### Task prompt
Starting with the line that contains "delete: cake in yellow (222, 414)", copy every line through the end of the listing, exactly and only those. No pictures should appear in the copy.

### Data for this task
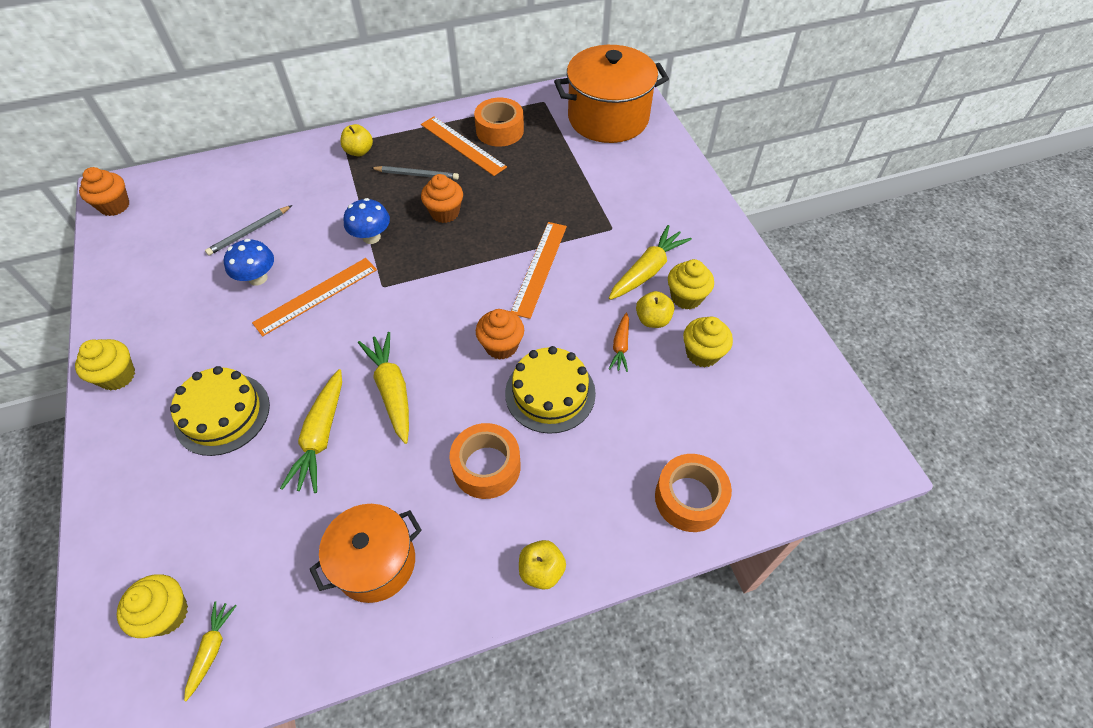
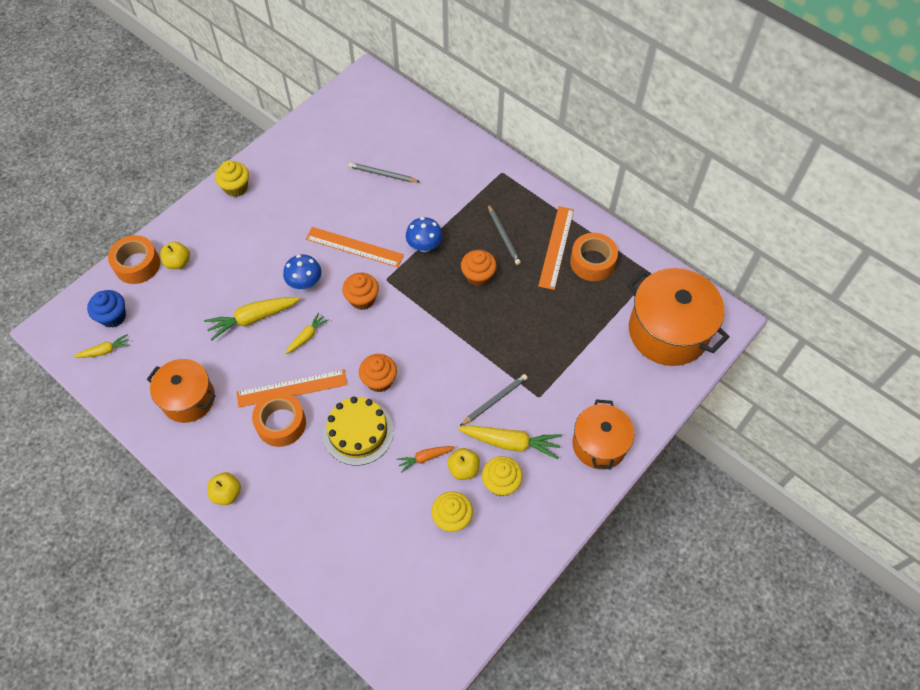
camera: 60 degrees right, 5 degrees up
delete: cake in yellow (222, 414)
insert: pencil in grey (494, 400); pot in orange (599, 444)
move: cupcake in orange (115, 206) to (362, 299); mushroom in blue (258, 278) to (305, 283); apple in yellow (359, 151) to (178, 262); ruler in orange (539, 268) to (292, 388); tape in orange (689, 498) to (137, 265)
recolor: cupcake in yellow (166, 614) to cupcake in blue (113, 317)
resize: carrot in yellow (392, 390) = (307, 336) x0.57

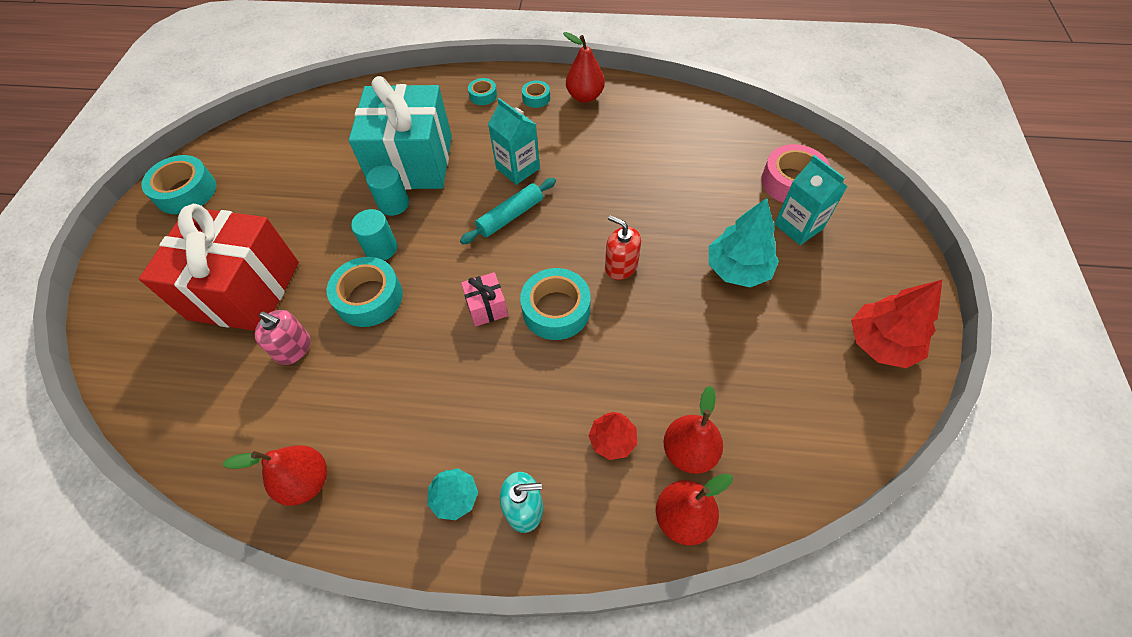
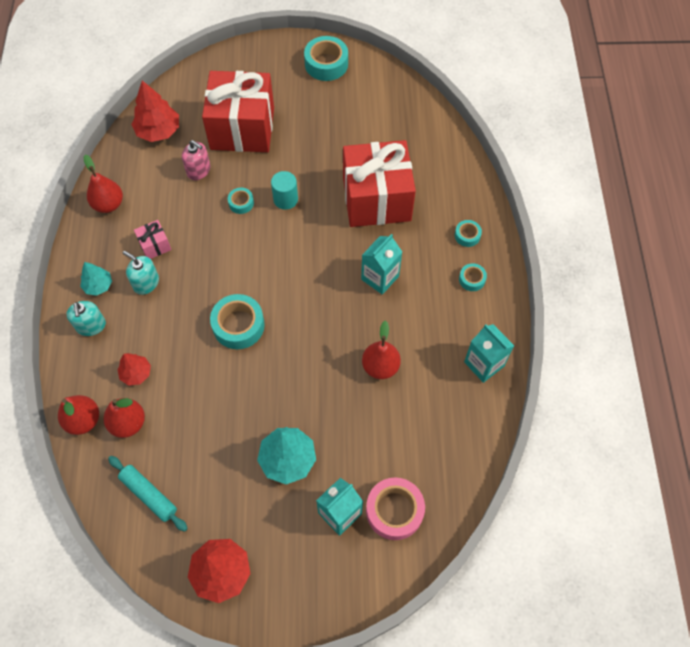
camera: 80 degrees right, 5 degrees up
delete: cylinder in turquoise (394, 204); soap dispenser in red (621, 266)
insert: soap dispenser in turquoise (146, 283); tree in red (158, 131); carton in turquoise (484, 364)
move: rolling pin in turquoise (510, 216) to (149, 495); gift in pink (487, 307) to (155, 245); pear in red (585, 96) to (380, 366)
recolor: gift in turquoise (412, 162) to gift in red (376, 199)
rotate: soap dispenser in pink (293, 348) = (198, 170) 75 degrees counterclockwise
resize: tape in turquoise (369, 298) = (241, 203) x0.53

### Answer to this task
delete: cake in yellow (222, 414)
insert: pencil in grey (494, 400); pot in orange (599, 444)
move: cupcake in orange (115, 206) to (362, 299); mushroom in blue (258, 278) to (305, 283); apple in yellow (359, 151) to (178, 262); ruler in orange (539, 268) to (292, 388); tape in orange (689, 498) to (137, 265)
recolor: cupcake in yellow (166, 614) to cupcake in blue (113, 317)
resize: carrot in yellow (392, 390) = (307, 336) x0.57

camera: 80 degrees right, 5 degrees up
delete: cylinder in turquoise (394, 204); soap dispenser in red (621, 266)
insert: soap dispenser in turquoise (146, 283); tree in red (158, 131); carton in turquoise (484, 364)
move: rolling pin in turquoise (510, 216) to (149, 495); gift in pink (487, 307) to (155, 245); pear in red (585, 96) to (380, 366)
recolor: gift in turquoise (412, 162) to gift in red (376, 199)
rotate: soap dispenser in pink (293, 348) = (198, 170) 75 degrees counterclockwise
resize: tape in turquoise (369, 298) = (241, 203) x0.53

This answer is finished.